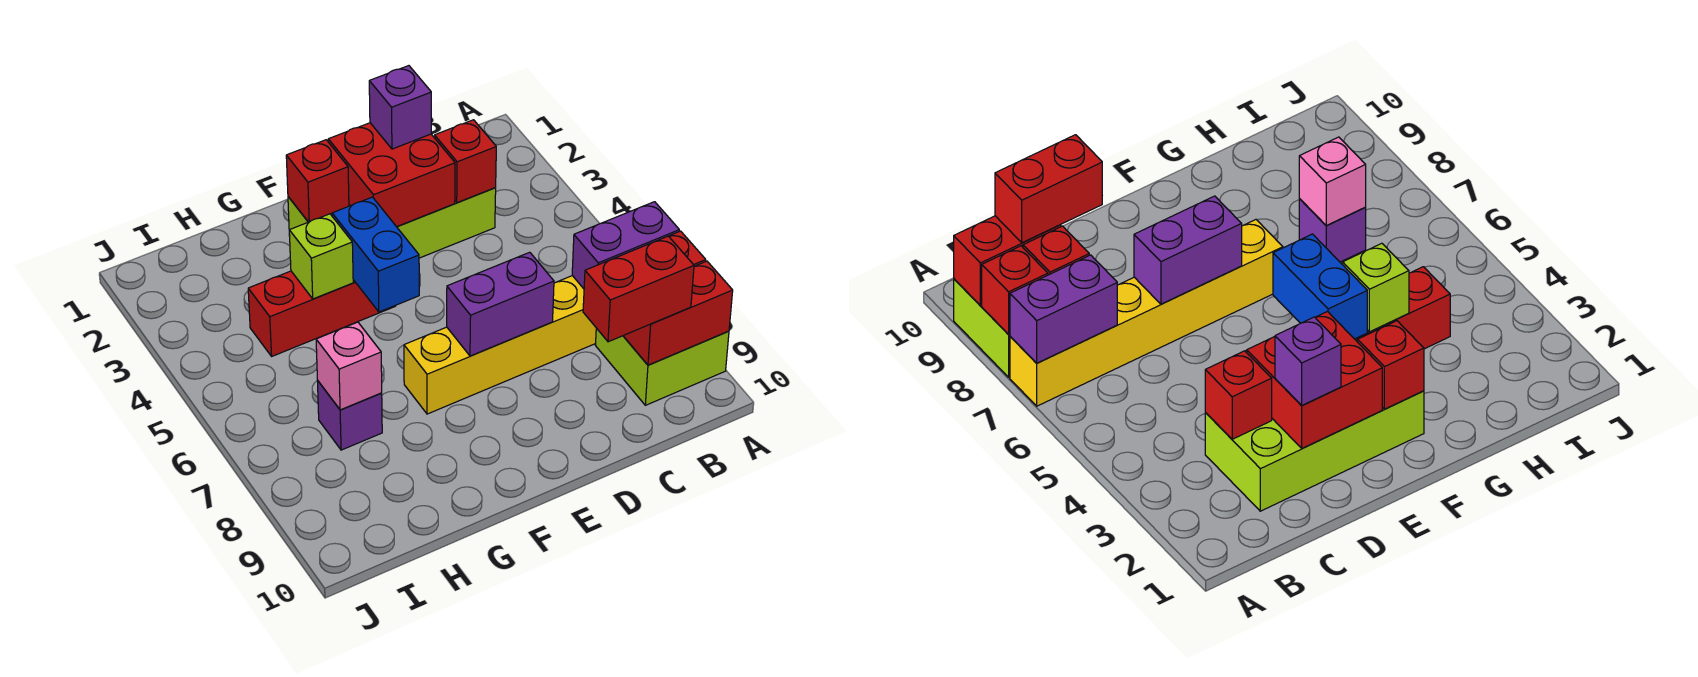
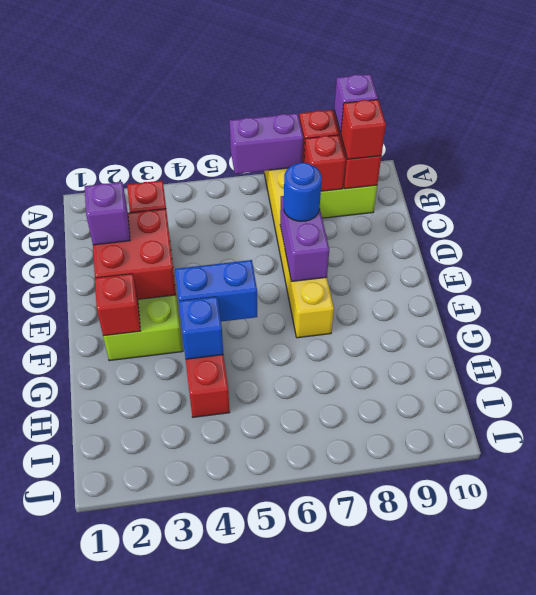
purple brick A7:B7 level 2 -> purple brick A6:A7 level 2
red brick B9:C9 level 3 -> red brick B9 level 3
none -> blue round brick D7 level 3
lime brick G4 level 2 -> blue brick G4 level 2
purple brick H7 level 1 -> purple brick A9 level 3
pink brick H7 level 2 -> none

# Work instructions:
Leave the pictures out and output the rest of the data word for word.

# Exercise solution:
purple brick A7:B7 level 2 -> purple brick A6:A7 level 2
red brick B9:C9 level 3 -> red brick B9 level 3
none -> blue round brick D7 level 3
lime brick G4 level 2 -> blue brick G4 level 2
purple brick H7 level 1 -> purple brick A9 level 3
pink brick H7 level 2 -> none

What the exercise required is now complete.